→ **PROBLEM TO WORK ON**: Reply with the count of lines holding "stroma", nothing more.

(Source records)
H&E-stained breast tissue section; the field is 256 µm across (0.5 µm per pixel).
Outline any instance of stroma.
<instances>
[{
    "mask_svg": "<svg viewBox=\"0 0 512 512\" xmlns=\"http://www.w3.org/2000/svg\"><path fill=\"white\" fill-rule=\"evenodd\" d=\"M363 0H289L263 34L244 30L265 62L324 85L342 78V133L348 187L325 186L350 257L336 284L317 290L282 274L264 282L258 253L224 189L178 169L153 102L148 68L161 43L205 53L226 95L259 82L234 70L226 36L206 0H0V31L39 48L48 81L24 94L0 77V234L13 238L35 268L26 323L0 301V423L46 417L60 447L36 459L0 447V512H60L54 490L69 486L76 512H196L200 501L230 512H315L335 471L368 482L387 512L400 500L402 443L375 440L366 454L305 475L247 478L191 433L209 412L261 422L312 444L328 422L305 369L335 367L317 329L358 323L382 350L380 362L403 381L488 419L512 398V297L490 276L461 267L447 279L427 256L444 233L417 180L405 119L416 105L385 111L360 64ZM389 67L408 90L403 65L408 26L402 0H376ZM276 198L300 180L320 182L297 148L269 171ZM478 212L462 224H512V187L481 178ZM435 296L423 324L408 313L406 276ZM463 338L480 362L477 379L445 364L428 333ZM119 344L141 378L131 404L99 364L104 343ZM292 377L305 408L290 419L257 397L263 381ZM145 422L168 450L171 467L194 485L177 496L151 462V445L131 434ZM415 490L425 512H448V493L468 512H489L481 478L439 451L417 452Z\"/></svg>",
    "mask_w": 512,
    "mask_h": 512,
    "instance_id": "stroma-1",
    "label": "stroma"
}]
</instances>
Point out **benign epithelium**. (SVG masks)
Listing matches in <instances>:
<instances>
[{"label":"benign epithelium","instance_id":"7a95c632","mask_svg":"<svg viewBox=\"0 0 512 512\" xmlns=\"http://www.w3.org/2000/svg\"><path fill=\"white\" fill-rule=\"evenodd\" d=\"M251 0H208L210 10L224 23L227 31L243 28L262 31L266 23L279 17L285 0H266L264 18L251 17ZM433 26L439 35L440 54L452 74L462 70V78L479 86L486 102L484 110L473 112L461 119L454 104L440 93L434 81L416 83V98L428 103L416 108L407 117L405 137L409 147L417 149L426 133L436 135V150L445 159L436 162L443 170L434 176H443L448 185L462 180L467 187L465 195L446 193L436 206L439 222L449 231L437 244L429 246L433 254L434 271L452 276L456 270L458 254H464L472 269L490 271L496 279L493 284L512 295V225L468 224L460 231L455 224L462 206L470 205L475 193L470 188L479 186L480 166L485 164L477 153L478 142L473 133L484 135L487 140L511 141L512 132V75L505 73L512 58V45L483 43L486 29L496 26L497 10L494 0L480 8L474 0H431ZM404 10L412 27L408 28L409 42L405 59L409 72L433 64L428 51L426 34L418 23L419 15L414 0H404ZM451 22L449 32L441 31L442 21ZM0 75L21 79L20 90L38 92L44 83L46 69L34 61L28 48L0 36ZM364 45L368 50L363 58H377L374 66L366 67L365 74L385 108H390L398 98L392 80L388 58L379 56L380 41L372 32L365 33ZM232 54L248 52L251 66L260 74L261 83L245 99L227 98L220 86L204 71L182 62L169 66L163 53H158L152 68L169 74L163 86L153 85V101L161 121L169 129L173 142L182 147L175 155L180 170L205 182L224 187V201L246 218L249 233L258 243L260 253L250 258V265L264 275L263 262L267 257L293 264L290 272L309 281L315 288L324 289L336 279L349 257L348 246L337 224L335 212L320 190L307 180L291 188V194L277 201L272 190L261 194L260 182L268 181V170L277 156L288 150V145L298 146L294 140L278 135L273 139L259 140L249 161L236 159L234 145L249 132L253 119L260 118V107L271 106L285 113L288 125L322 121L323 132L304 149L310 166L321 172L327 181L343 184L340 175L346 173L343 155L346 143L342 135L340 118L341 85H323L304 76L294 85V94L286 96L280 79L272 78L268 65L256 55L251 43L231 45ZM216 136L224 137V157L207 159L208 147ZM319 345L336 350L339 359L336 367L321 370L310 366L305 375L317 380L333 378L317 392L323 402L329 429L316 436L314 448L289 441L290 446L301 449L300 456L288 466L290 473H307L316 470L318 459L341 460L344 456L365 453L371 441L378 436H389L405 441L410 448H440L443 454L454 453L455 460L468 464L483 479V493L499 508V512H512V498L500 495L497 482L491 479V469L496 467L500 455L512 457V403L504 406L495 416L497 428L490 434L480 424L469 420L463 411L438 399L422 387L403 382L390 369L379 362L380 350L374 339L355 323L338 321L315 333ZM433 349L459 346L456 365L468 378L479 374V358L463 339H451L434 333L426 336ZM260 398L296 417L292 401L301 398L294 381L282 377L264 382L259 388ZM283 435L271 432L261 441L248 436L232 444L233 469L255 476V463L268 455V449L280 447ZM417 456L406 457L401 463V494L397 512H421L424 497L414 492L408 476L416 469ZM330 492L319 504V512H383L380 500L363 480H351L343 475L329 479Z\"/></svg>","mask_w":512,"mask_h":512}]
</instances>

→ **EXERCISE RESULT**: 3